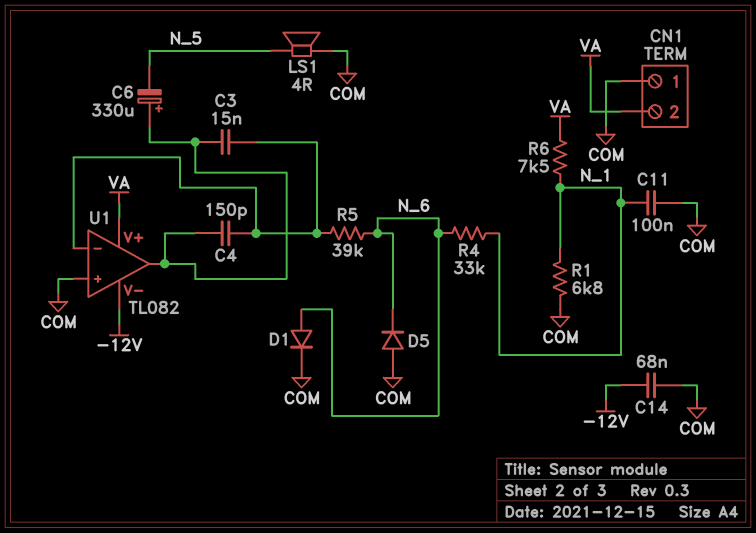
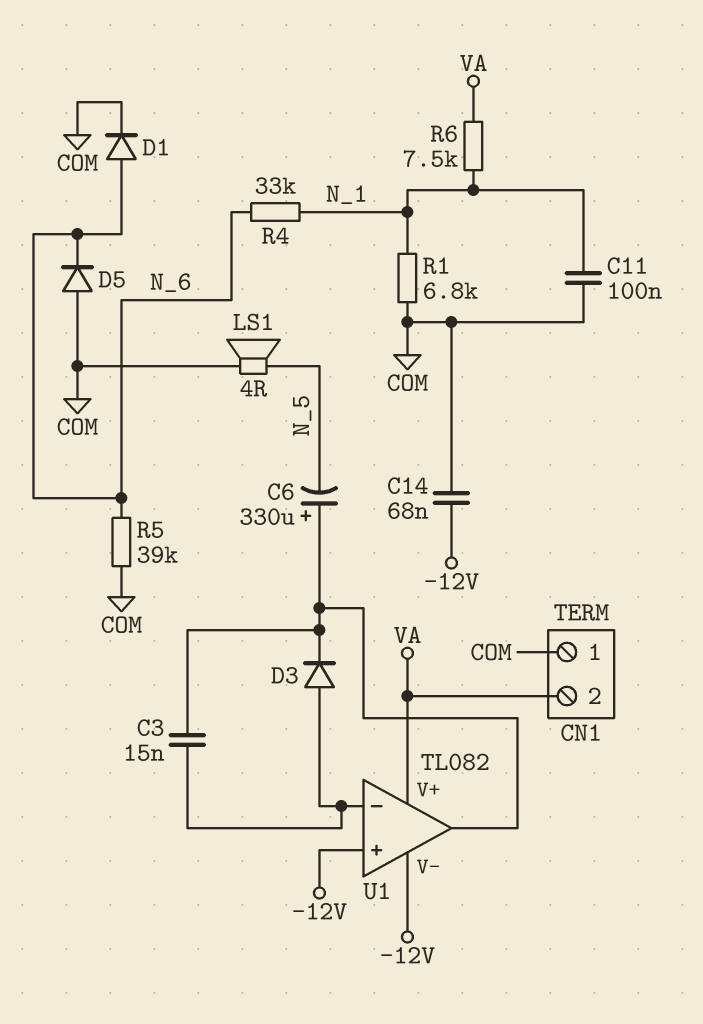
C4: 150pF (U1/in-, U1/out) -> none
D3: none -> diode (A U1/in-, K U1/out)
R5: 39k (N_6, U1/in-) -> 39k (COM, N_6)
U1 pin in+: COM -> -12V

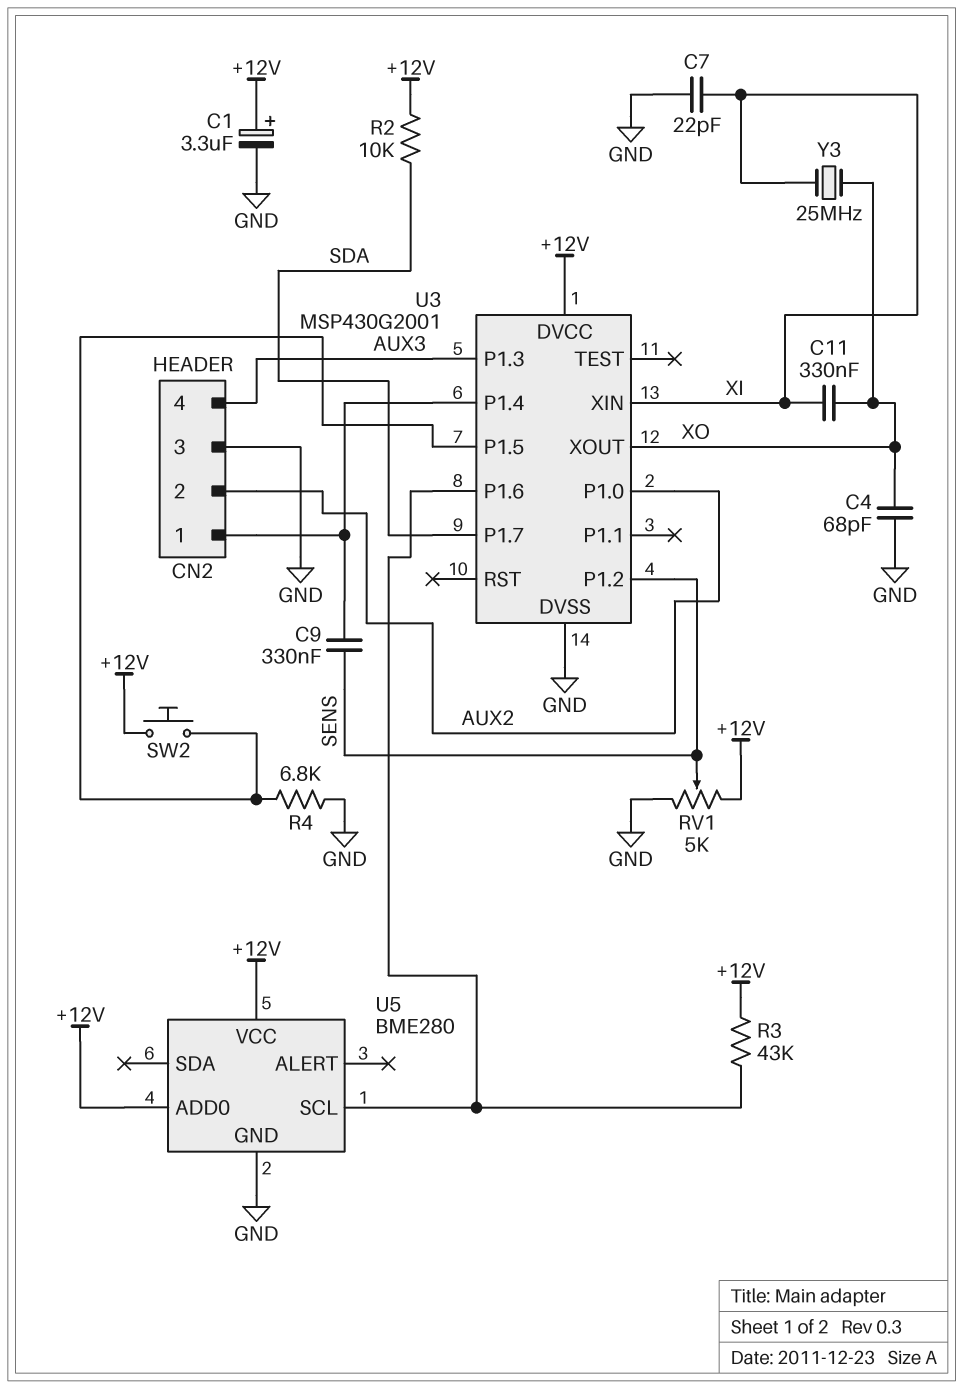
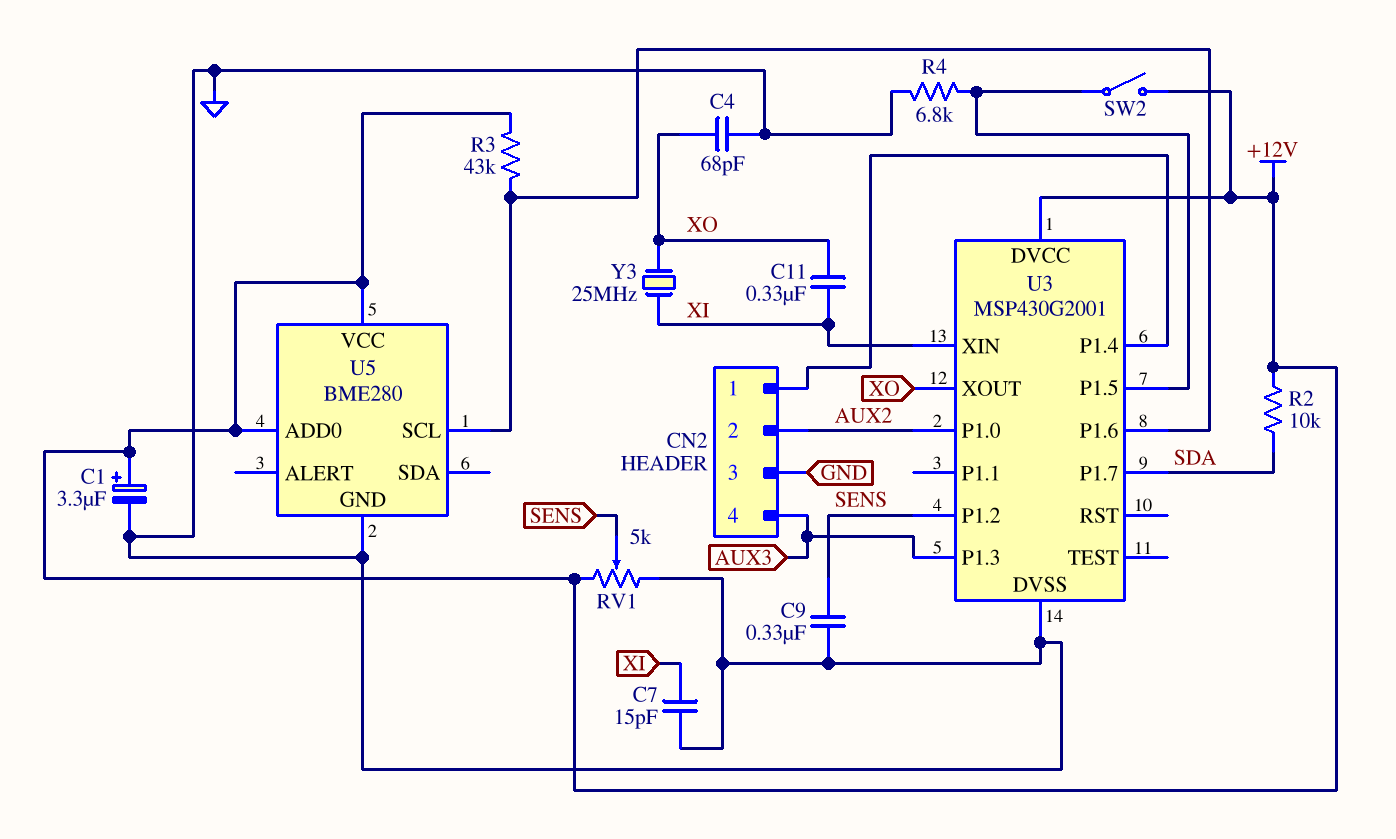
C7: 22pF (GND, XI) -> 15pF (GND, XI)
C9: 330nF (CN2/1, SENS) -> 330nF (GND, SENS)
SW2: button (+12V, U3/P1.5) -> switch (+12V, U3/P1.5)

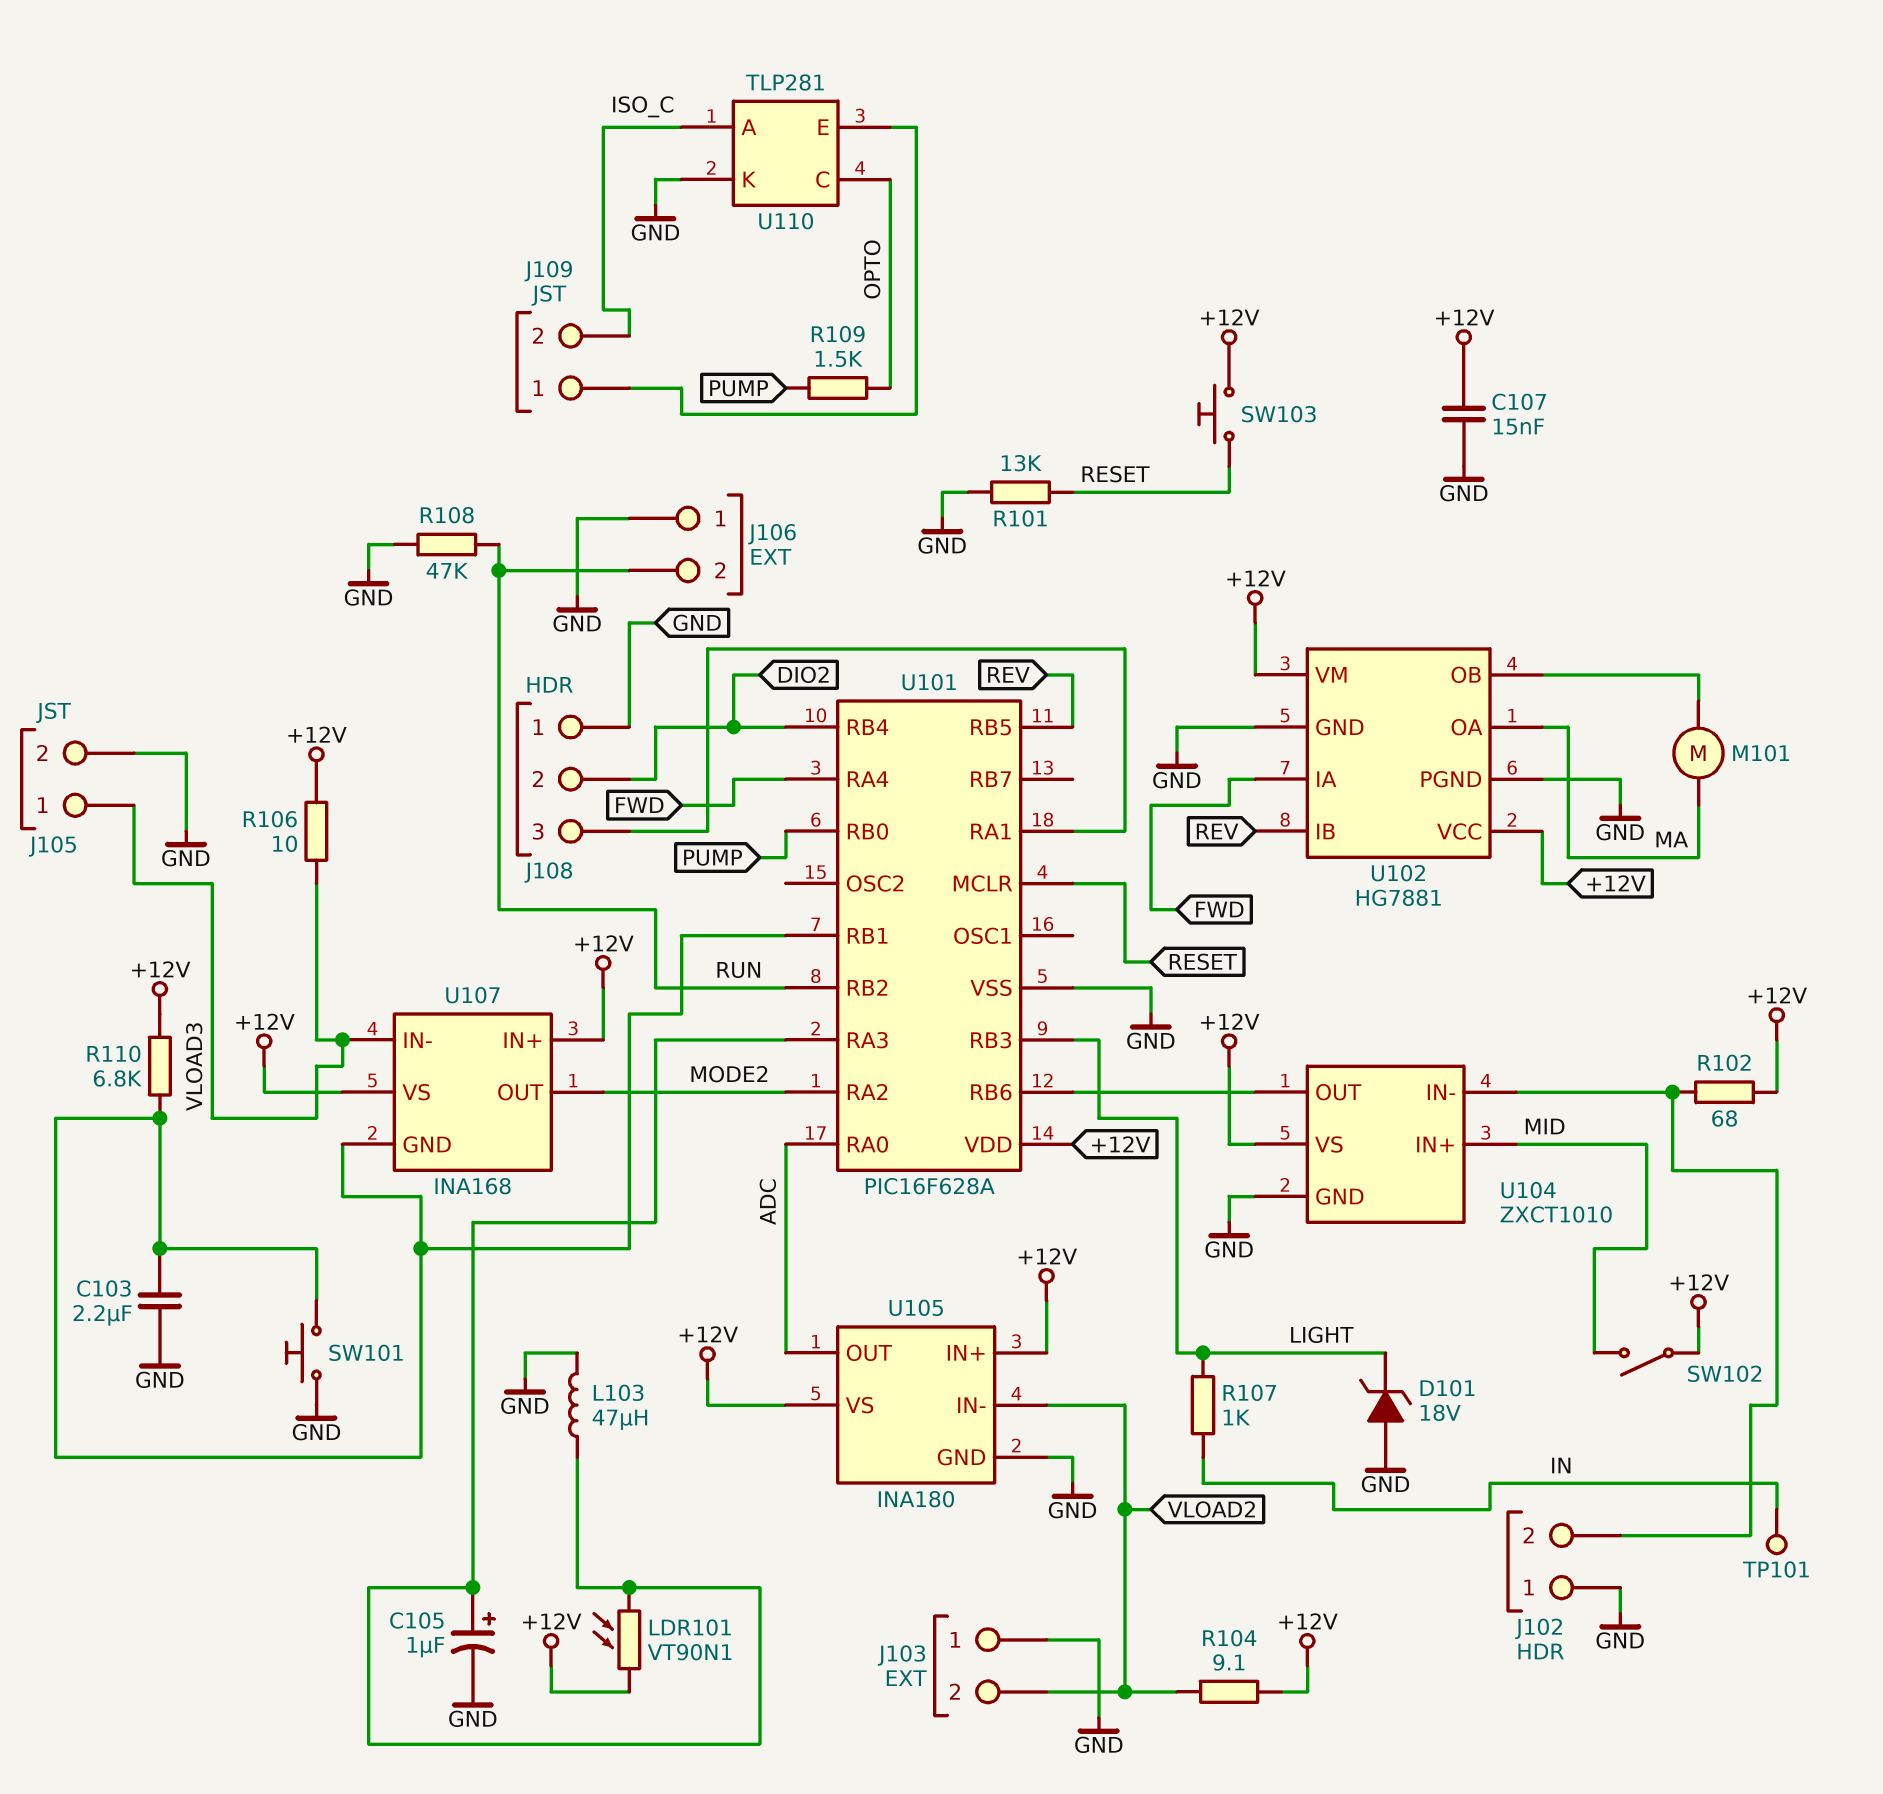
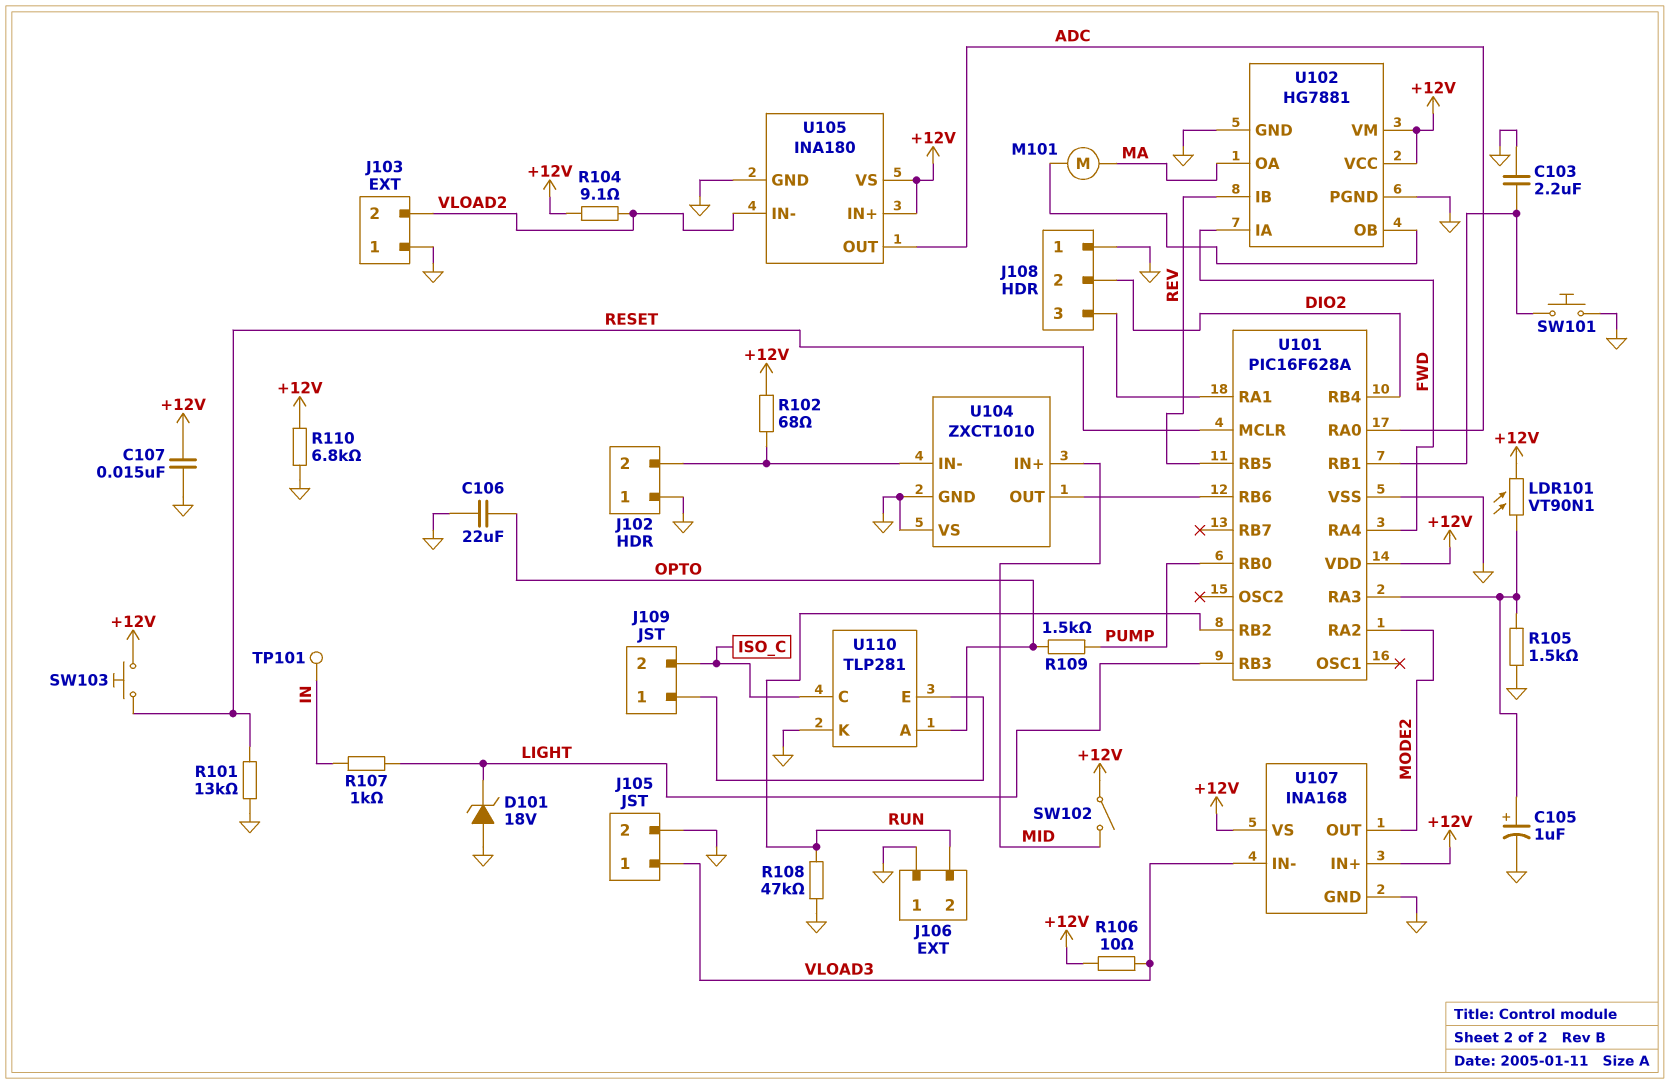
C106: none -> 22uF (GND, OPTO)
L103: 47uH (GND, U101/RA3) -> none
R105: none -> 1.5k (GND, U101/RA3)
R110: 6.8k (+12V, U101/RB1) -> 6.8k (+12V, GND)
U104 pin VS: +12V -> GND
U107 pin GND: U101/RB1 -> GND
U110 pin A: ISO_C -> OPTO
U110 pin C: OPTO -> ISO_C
^^^^
■ What this task involves ■
If a line above holds the word "OPTO", copy it.

■ Task response ■
C106: none -> 22uF (GND, OPTO)
U110 pin A: ISO_C -> OPTO
U110 pin C: OPTO -> ISO_C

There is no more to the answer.